▸ **EXERCISE DESCRIPTION**: Exactly and only the lines from the one with "C7: 15nF (DGND, VS) -> 100pF (DGND, VS)" through the end of the listing are to be transcribed, both ends included.

##### DATA SHOWN #####

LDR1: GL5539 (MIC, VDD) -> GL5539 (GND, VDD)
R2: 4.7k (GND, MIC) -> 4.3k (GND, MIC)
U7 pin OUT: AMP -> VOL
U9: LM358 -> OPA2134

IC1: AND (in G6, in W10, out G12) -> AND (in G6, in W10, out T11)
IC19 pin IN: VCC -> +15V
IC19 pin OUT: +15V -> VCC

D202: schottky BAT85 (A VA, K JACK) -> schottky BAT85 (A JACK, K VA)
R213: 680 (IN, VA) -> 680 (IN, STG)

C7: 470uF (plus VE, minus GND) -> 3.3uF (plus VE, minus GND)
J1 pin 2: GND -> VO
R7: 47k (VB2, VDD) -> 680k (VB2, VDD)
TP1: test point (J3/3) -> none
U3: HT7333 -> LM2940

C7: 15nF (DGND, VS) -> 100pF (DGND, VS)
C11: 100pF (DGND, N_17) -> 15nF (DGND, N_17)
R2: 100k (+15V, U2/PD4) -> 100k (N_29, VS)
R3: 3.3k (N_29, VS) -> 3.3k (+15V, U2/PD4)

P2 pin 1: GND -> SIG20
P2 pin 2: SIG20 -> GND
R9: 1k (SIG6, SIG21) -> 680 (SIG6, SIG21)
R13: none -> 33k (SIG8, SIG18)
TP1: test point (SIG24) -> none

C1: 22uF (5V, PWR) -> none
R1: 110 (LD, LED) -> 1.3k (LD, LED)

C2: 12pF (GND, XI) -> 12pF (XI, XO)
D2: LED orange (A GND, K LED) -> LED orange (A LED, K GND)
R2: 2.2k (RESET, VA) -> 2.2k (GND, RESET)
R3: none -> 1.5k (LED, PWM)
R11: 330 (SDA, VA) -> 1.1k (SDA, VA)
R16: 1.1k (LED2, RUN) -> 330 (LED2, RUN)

#####

▸ **PROBLEM SOLUTION**:
C7: 15nF (DGND, VS) -> 100pF (DGND, VS)
C11: 100pF (DGND, N_17) -> 15nF (DGND, N_17)
R2: 100k (+15V, U2/PD4) -> 100k (N_29, VS)
R3: 3.3k (N_29, VS) -> 3.3k (+15V, U2/PD4)

P2 pin 1: GND -> SIG20
P2 pin 2: SIG20 -> GND
R9: 1k (SIG6, SIG21) -> 680 (SIG6, SIG21)
R13: none -> 33k (SIG8, SIG18)
TP1: test point (SIG24) -> none

C1: 22uF (5V, PWR) -> none
R1: 110 (LD, LED) -> 1.3k (LD, LED)

C2: 12pF (GND, XI) -> 12pF (XI, XO)
D2: LED orange (A GND, K LED) -> LED orange (A LED, K GND)
R2: 2.2k (RESET, VA) -> 2.2k (GND, RESET)
R3: none -> 1.5k (LED, PWM)
R11: 330 (SDA, VA) -> 1.1k (SDA, VA)
R16: 1.1k (LED2, RUN) -> 330 (LED2, RUN)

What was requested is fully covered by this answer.